# [AVAILABLE DATA]
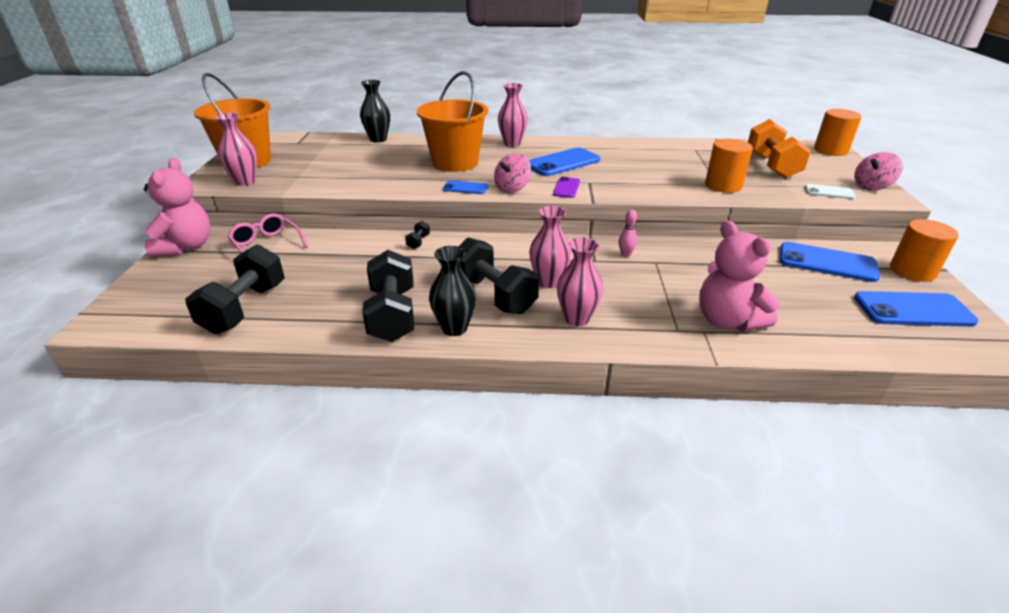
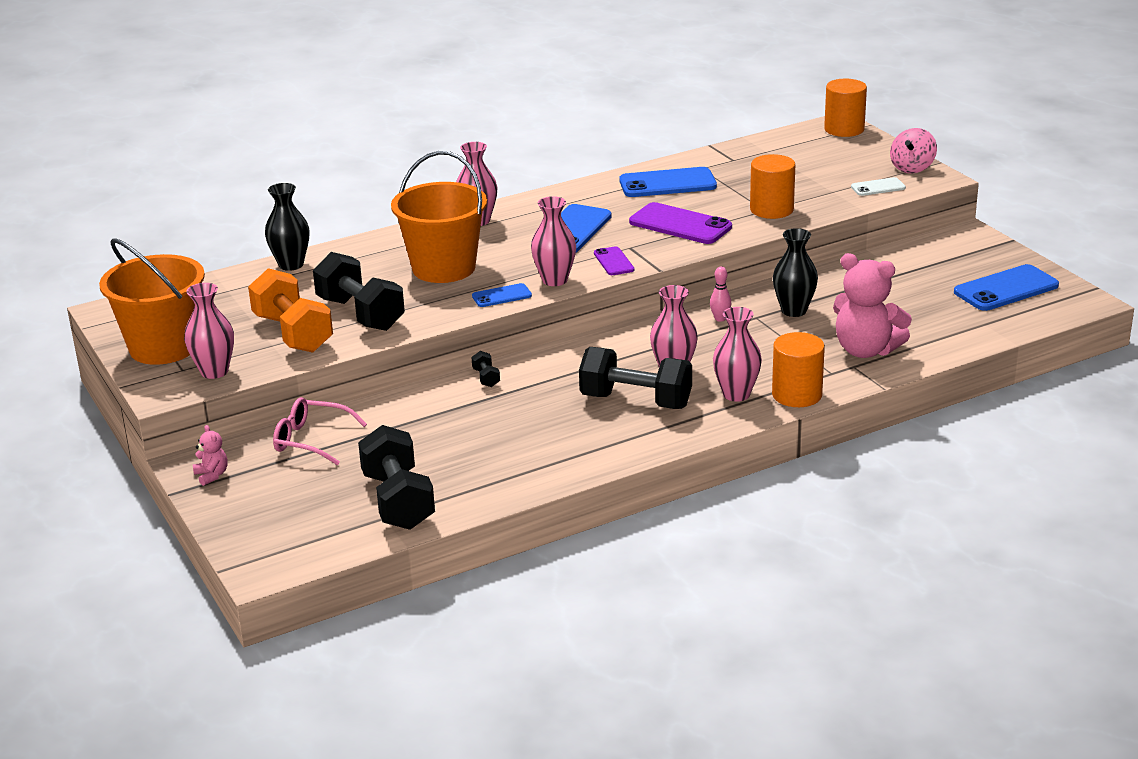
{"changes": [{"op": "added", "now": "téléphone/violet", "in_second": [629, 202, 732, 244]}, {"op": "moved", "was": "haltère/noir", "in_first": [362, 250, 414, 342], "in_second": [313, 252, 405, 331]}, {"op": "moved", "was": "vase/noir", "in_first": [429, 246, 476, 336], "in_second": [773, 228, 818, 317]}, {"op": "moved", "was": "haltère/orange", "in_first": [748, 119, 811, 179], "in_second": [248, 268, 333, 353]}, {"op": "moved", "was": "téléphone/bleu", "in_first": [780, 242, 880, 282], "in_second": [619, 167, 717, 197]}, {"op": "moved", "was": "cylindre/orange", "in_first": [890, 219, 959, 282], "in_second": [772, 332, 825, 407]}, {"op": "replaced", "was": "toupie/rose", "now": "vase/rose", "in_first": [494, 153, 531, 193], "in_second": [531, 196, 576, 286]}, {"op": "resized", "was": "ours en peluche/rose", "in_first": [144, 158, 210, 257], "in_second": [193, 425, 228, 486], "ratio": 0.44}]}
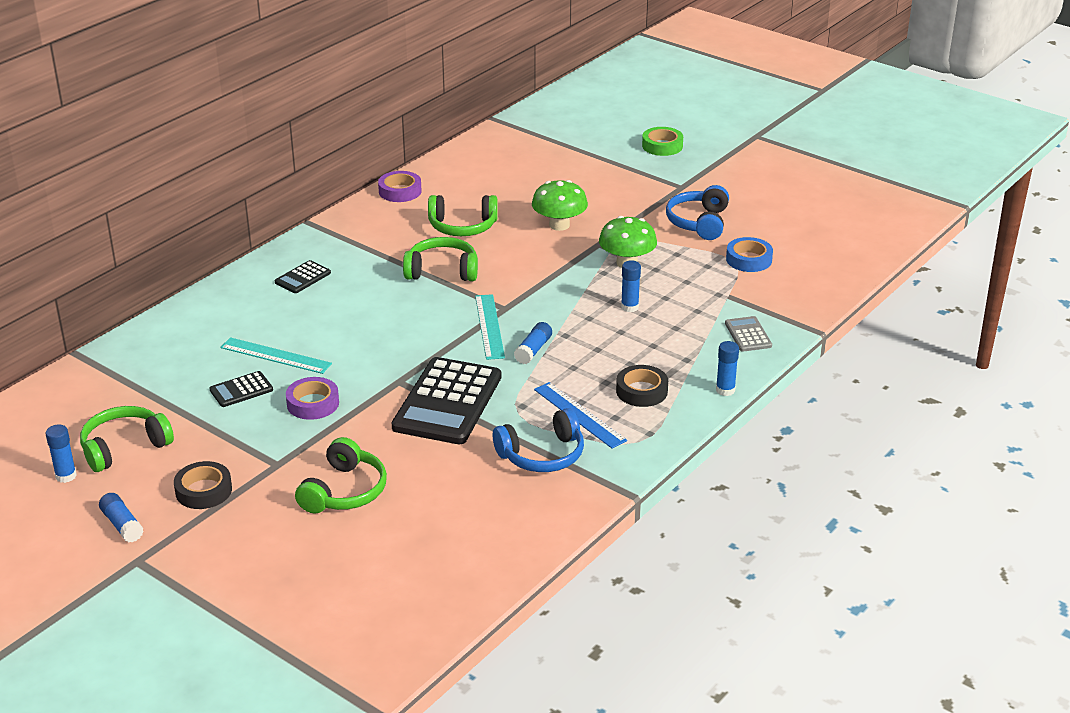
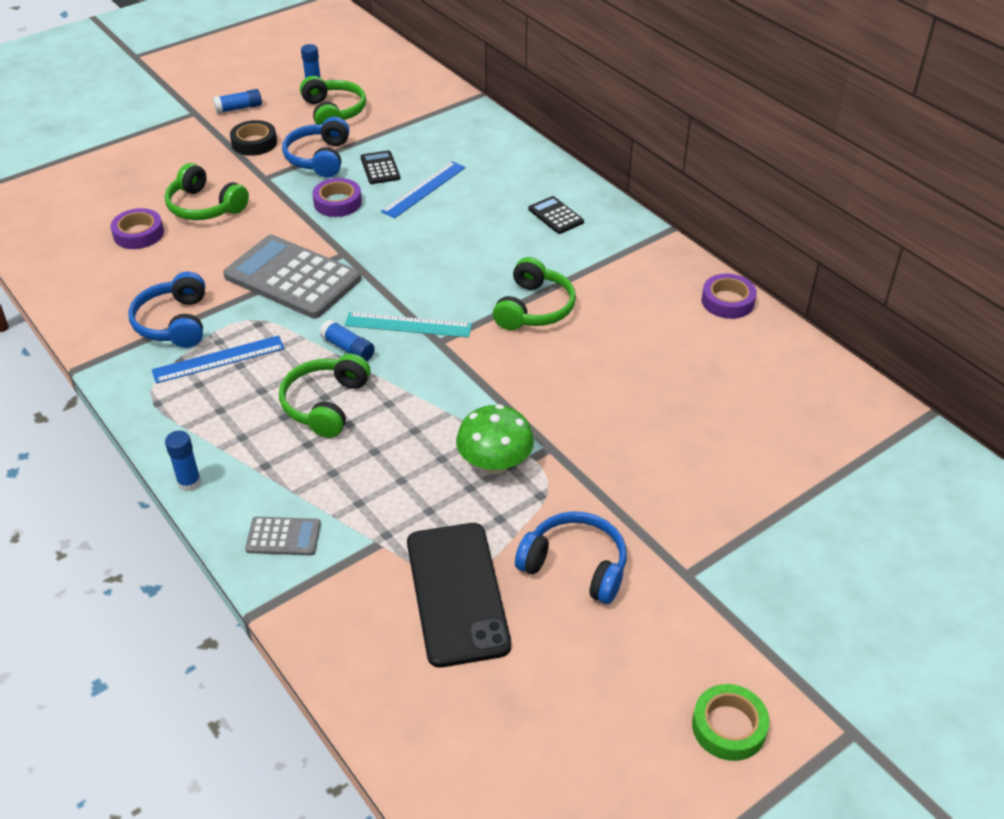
{"changes": [{"op": "removed", "was": "champignon/vert", "in_first": [532, 180, 588, 231]}, {"op": "removed", "was": "ruban adhésif/noir", "in_first": [616, 365, 668, 407]}, {"op": "removed", "was": "bâton de colle/bleu", "in_first": [621, 260, 641, 312]}, {"op": "added", "now": "ruban adhésif/violet", "in_second": [110, 208, 164, 249]}, {"op": "added", "now": "casque audio/bleu", "in_second": [282, 117, 349, 178]}, {"op": "moved", "was": "casque audio/vert", "in_first": [428, 195, 498, 236], "in_second": [279, 354, 370, 438]}, {"op": "moved", "was": "ruban adhésif/vert", "in_first": [642, 127, 683, 156], "in_second": [692, 684, 769, 761]}, {"op": "replaced", "was": "ruban adhésif/bleu", "now": "téléphone/noir", "in_first": [726, 237, 773, 272], "in_second": [407, 523, 511, 667]}, {"op": "recoloured", "was": "règle/turquoise", "now": "règle/bleu", "in_first": [220, 337, 332, 374], "in_second": [381, 161, 466, 218]}, {"op": "recoloured", "was": "calculatrice/noir", "now": "calculatrice/gris", "in_first": [392, 357, 501, 444], "in_second": [223, 235, 361, 318]}]}
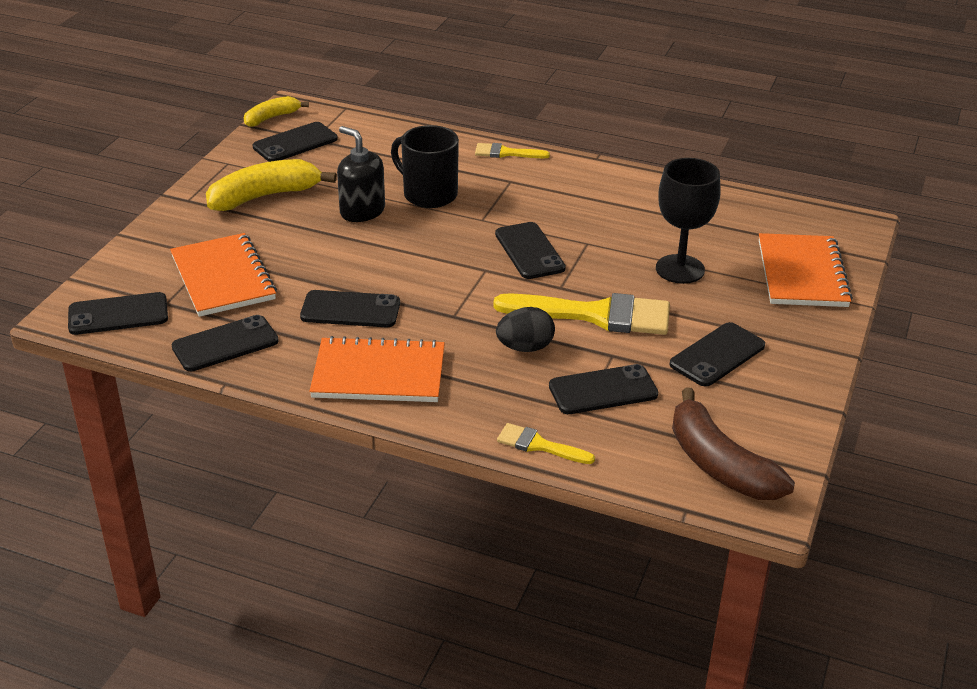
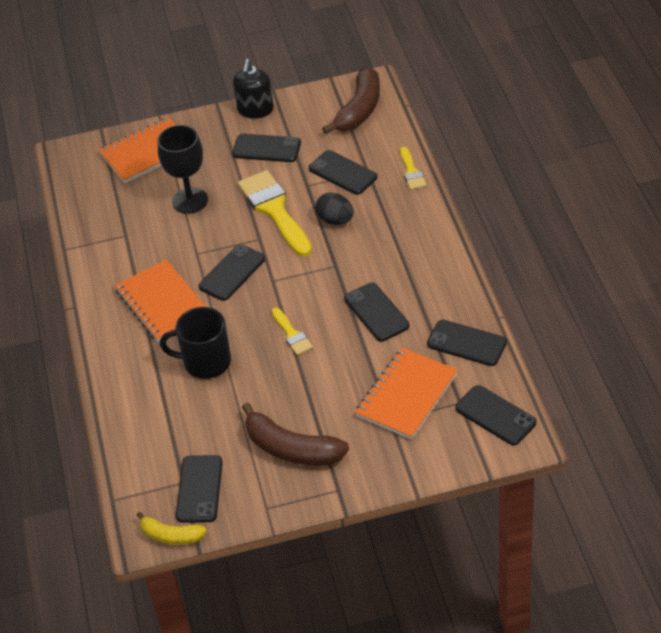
{"changes": [{"op": "moved", "was": "carnet/orange", "in_first": [309, 336, 445, 402], "in_second": [114, 259, 206, 342]}, {"op": "moved", "was": "distributeur de savon/noir", "in_first": [337, 126, 385, 222], "in_second": [233, 59, 274, 118]}, {"op": "moved", "was": "pinceau/jaune", "in_first": [475, 143, 550, 158], "in_second": [272, 308, 313, 355]}, {"op": "recoloured", "was": "banane/jaune", "now": "banane/marron", "in_first": [206, 159, 337, 211], "in_second": [242, 402, 349, 466]}, {"op": "turned", "was": "téléphone/noir", "in_first": [253, 122, 338, 162], "in_second": [176, 455, 223, 523], "clockwise": 75}, {"op": "turned", "was": "tasse/noir", "in_first": [391, 125, 459, 208], "in_second": [160, 307, 231, 379], "clockwise": 90}]}
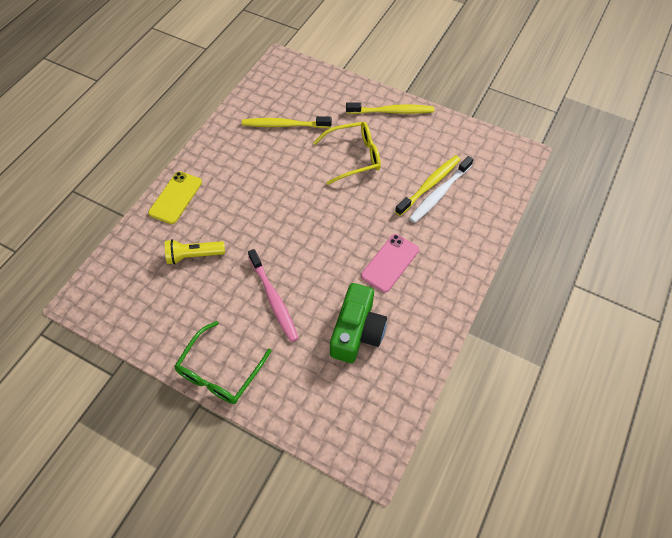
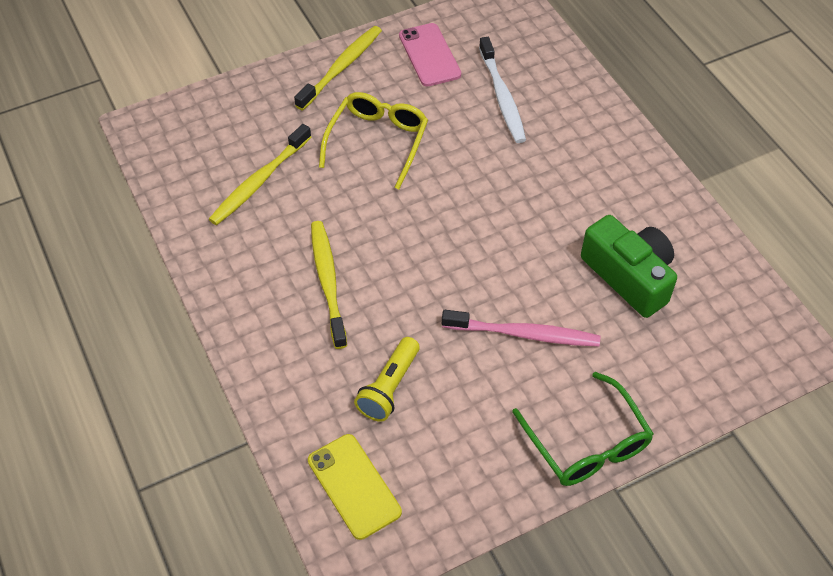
{"changes": [{"op": "moved", "was": "téléphone/jaune", "in_first": [148, 171, 202, 224], "in_second": [308, 434, 402, 540]}, {"op": "moved", "was": "téléphone/rose", "in_first": [361, 234, 419, 293], "in_second": [399, 23, 461, 86]}, {"op": "moved", "was": "brosse à dents/jaune", "in_first": [395, 155, 461, 216], "in_second": [311, 221, 347, 349]}]}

# [TASK ITEM]
Working from the lines above, reproduce the material exactly and exclude its pictures.

# [RESULT OF THIS TASK]
{"changes": [{"op": "added", "now": "téléphone/violet", "in_second": [629, 202, 732, 244]}, {"op": "moved", "was": "haltère/noir", "in_first": [362, 250, 414, 342], "in_second": [313, 252, 405, 331]}, {"op": "moved", "was": "vase/noir", "in_first": [429, 246, 476, 336], "in_second": [773, 228, 818, 317]}, {"op": "moved", "was": "haltère/orange", "in_first": [748, 119, 811, 179], "in_second": [248, 268, 333, 353]}, {"op": "moved", "was": "téléphone/bleu", "in_first": [780, 242, 880, 282], "in_second": [619, 167, 717, 197]}, {"op": "moved", "was": "cylindre/orange", "in_first": [890, 219, 959, 282], "in_second": [772, 332, 825, 407]}, {"op": "replaced", "was": "toupie/rose", "now": "vase/rose", "in_first": [494, 153, 531, 193], "in_second": [531, 196, 576, 286]}, {"op": "resized", "was": "ours en peluche/rose", "in_first": [144, 158, 210, 257], "in_second": [193, 425, 228, 486], "ratio": 0.44}]}
{"changes": [{"op": "removed", "was": "champignon/vert", "in_first": [532, 180, 588, 231]}, {"op": "removed", "was": "ruban adhésif/noir", "in_first": [616, 365, 668, 407]}, {"op": "removed", "was": "bâton de colle/bleu", "in_first": [621, 260, 641, 312]}, {"op": "added", "now": "ruban adhésif/violet", "in_second": [110, 208, 164, 249]}, {"op": "added", "now": "casque audio/bleu", "in_second": [282, 117, 349, 178]}, {"op": "moved", "was": "casque audio/vert", "in_first": [428, 195, 498, 236], "in_second": [279, 354, 370, 438]}, {"op": "moved", "was": "ruban adhésif/vert", "in_first": [642, 127, 683, 156], "in_second": [692, 684, 769, 761]}, {"op": "replaced", "was": "ruban adhésif/bleu", "now": "téléphone/noir", "in_first": [726, 237, 773, 272], "in_second": [407, 523, 511, 667]}, {"op": "recoloured", "was": "règle/turquoise", "now": "règle/bleu", "in_first": [220, 337, 332, 374], "in_second": [381, 161, 466, 218]}, {"op": "recoloured", "was": "calculatrice/noir", "now": "calculatrice/gris", "in_first": [392, 357, 501, 444], "in_second": [223, 235, 361, 318]}]}
{"changes": [{"op": "moved", "was": "carnet/orange", "in_first": [309, 336, 445, 402], "in_second": [114, 259, 206, 342]}, {"op": "moved", "was": "distributeur de savon/noir", "in_first": [337, 126, 385, 222], "in_second": [233, 59, 274, 118]}, {"op": "moved", "was": "pinceau/jaune", "in_first": [475, 143, 550, 158], "in_second": [272, 308, 313, 355]}, {"op": "recoloured", "was": "banane/jaune", "now": "banane/marron", "in_first": [206, 159, 337, 211], "in_second": [242, 402, 349, 466]}, {"op": "turned", "was": "téléphone/noir", "in_first": [253, 122, 338, 162], "in_second": [176, 455, 223, 523], "clockwise": 75}, {"op": "turned", "was": "tasse/noir", "in_first": [391, 125, 459, 208], "in_second": [160, 307, 231, 379], "clockwise": 90}]}
{"changes": [{"op": "moved", "was": "téléphone/jaune", "in_first": [148, 171, 202, 224], "in_second": [308, 434, 402, 540]}, {"op": "moved", "was": "téléphone/rose", "in_first": [361, 234, 419, 293], "in_second": [399, 23, 461, 86]}, {"op": "moved", "was": "brosse à dents/jaune", "in_first": [395, 155, 461, 216], "in_second": [311, 221, 347, 349]}]}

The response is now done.